ABOUT THIS EXERCISE
Extract the opening line of the entries and every line after it, stopping at and including the line that contains "Final: [446,298,481,326] ->". Do not include pictures.

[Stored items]
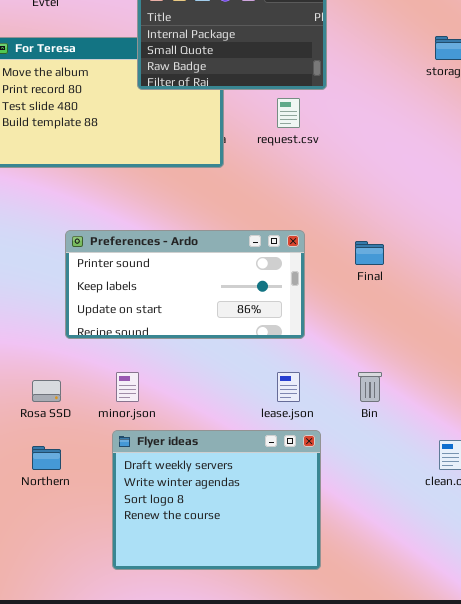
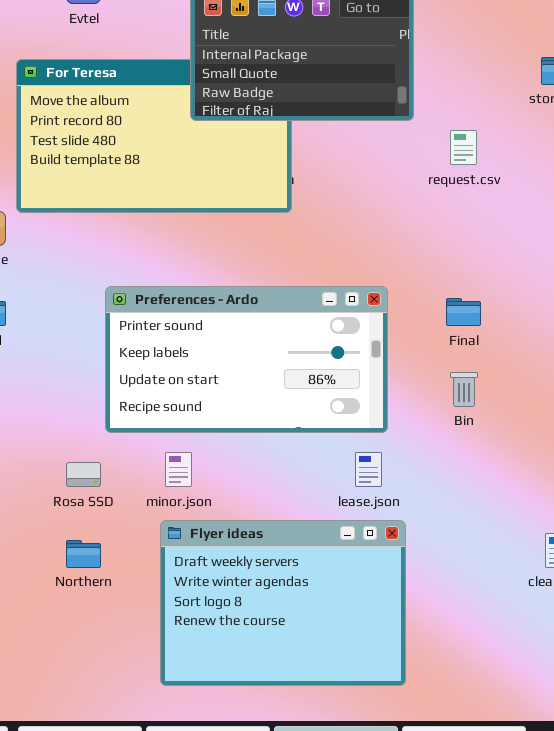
request.csv: [277,98,300,128] -> [450,130,477,165], moved
Preferences - Ardo: [65,230,305,339] -> [105,286,388,433], resized
Bin: [358,372,382,402] -> [450,372,478,407], moved

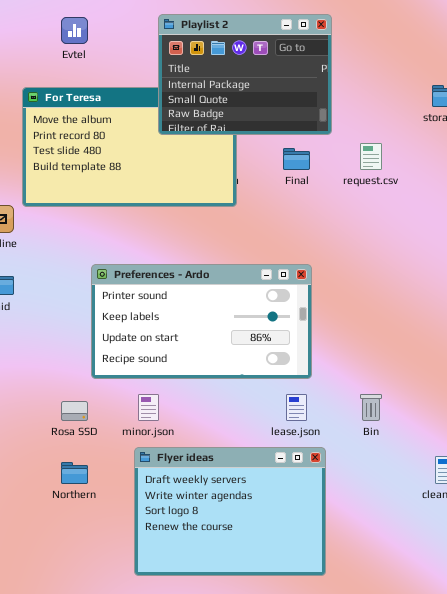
Final: [446,298,481,326] -> [283,148,310,170], moved
Bin: [450,372,478,407] -> [360,394,382,421], moved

TASK SOLUTION
request.csv: [277,98,300,128] -> [450,130,477,165], moved
Preferences - Ardo: [65,230,305,339] -> [105,286,388,433], resized
Bin: [358,372,382,402] -> [450,372,478,407], moved

Final: [446,298,481,326] -> [283,148,310,170], moved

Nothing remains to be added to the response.